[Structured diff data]

══════════

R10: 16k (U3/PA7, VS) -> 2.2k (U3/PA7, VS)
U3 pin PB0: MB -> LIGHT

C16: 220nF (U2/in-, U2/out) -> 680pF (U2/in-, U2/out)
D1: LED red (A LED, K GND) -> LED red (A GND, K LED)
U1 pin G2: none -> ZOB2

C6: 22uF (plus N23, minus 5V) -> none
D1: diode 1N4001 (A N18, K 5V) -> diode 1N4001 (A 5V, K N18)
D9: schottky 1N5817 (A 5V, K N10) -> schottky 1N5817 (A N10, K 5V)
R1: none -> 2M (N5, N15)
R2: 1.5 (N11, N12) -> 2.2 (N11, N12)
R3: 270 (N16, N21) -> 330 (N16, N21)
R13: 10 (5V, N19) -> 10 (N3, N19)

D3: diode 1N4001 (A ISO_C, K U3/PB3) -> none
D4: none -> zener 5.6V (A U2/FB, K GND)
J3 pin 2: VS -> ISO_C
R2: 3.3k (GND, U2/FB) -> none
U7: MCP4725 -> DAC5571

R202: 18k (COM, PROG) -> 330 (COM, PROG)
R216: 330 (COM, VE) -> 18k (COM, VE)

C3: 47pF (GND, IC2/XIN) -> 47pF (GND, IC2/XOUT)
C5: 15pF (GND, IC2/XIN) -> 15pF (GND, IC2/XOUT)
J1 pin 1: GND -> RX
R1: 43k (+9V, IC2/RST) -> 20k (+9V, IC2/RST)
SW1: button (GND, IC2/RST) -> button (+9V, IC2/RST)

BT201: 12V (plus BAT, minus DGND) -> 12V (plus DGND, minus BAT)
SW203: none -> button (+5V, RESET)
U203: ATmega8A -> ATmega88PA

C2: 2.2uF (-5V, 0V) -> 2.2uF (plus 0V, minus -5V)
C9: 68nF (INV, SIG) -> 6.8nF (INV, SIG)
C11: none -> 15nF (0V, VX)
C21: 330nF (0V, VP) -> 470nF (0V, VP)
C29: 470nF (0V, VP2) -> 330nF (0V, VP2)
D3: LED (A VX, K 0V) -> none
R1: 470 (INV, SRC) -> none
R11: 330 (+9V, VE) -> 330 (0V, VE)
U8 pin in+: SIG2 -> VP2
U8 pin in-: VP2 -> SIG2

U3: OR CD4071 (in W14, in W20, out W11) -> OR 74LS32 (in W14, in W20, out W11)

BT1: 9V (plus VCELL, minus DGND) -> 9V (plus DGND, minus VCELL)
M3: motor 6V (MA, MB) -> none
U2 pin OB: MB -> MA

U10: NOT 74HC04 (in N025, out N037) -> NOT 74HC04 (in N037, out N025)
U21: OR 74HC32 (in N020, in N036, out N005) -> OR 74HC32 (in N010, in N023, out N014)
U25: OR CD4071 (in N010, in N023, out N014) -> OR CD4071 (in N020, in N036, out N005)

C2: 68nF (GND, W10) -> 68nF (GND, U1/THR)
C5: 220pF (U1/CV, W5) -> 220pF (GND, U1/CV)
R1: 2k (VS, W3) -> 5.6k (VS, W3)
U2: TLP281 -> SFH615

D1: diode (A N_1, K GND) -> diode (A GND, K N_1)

══════════

Your job is to reproduce the data in full, with every line intact.

R10: 16k (U3/PA7, VS) -> 2.2k (U3/PA7, VS)
U3 pin PB0: MB -> LIGHT

C16: 220nF (U2/in-, U2/out) -> 680pF (U2/in-, U2/out)
D1: LED red (A LED, K GND) -> LED red (A GND, K LED)
U1 pin G2: none -> ZOB2

C6: 22uF (plus N23, minus 5V) -> none
D1: diode 1N4001 (A N18, K 5V) -> diode 1N4001 (A 5V, K N18)
D9: schottky 1N5817 (A 5V, K N10) -> schottky 1N5817 (A N10, K 5V)
R1: none -> 2M (N5, N15)
R2: 1.5 (N11, N12) -> 2.2 (N11, N12)
R3: 270 (N16, N21) -> 330 (N16, N21)
R13: 10 (5V, N19) -> 10 (N3, N19)

D3: diode 1N4001 (A ISO_C, K U3/PB3) -> none
D4: none -> zener 5.6V (A U2/FB, K GND)
J3 pin 2: VS -> ISO_C
R2: 3.3k (GND, U2/FB) -> none
U7: MCP4725 -> DAC5571

R202: 18k (COM, PROG) -> 330 (COM, PROG)
R216: 330 (COM, VE) -> 18k (COM, VE)

C3: 47pF (GND, IC2/XIN) -> 47pF (GND, IC2/XOUT)
C5: 15pF (GND, IC2/XIN) -> 15pF (GND, IC2/XOUT)
J1 pin 1: GND -> RX
R1: 43k (+9V, IC2/RST) -> 20k (+9V, IC2/RST)
SW1: button (GND, IC2/RST) -> button (+9V, IC2/RST)

BT201: 12V (plus BAT, minus DGND) -> 12V (plus DGND, minus BAT)
SW203: none -> button (+5V, RESET)
U203: ATmega8A -> ATmega88PA

C2: 2.2uF (-5V, 0V) -> 2.2uF (plus 0V, minus -5V)
C9: 68nF (INV, SIG) -> 6.8nF (INV, SIG)
C11: none -> 15nF (0V, VX)
C21: 330nF (0V, VP) -> 470nF (0V, VP)
C29: 470nF (0V, VP2) -> 330nF (0V, VP2)
D3: LED (A VX, K 0V) -> none
R1: 470 (INV, SRC) -> none
R11: 330 (+9V, VE) -> 330 (0V, VE)
U8 pin in+: SIG2 -> VP2
U8 pin in-: VP2 -> SIG2

U3: OR CD4071 (in W14, in W20, out W11) -> OR 74LS32 (in W14, in W20, out W11)

BT1: 9V (plus VCELL, minus DGND) -> 9V (plus DGND, minus VCELL)
M3: motor 6V (MA, MB) -> none
U2 pin OB: MB -> MA

U10: NOT 74HC04 (in N025, out N037) -> NOT 74HC04 (in N037, out N025)
U21: OR 74HC32 (in N020, in N036, out N005) -> OR 74HC32 (in N010, in N023, out N014)
U25: OR CD4071 (in N010, in N023, out N014) -> OR CD4071 (in N020, in N036, out N005)

C2: 68nF (GND, W10) -> 68nF (GND, U1/THR)
C5: 220pF (U1/CV, W5) -> 220pF (GND, U1/CV)
R1: 2k (VS, W3) -> 5.6k (VS, W3)
U2: TLP281 -> SFH615

D1: diode (A N_1, K GND) -> diode (A GND, K N_1)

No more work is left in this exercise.